Exercise: The expected output is the line bearing "blue brick E5:E8" followed by all remaining lines of the records, each restated word for word.

Information provided:
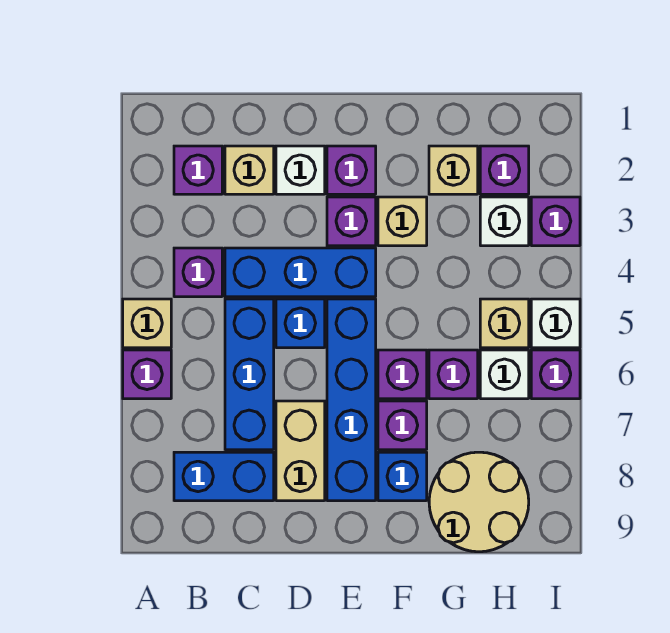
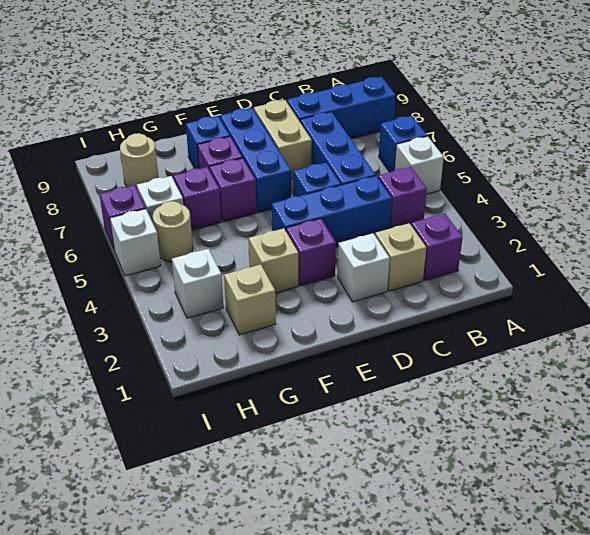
tan brick A5 level 1 -> white brick A5 level 1
purple brick A6 level 1 -> blue brick A6 level 1
blue brick B8:C8 level 1 -> blue brick A8:C8 level 1
purple brick E2 level 1 -> none
blue brick E5:E8 level 1 -> blue brick E6:E8 level 1
tan round brick G8:H9 level 1 -> tan round brick H8 level 1
purple brick H2 level 1 -> none
tan brick H5 level 1 -> tan round brick H5 level 1
purple brick I3 level 1 -> none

Result:
blue brick E5:E8 level 1 -> blue brick E6:E8 level 1
tan round brick G8:H9 level 1 -> tan round brick H8 level 1
purple brick H2 level 1 -> none
tan brick H5 level 1 -> tan round brick H5 level 1
purple brick I3 level 1 -> none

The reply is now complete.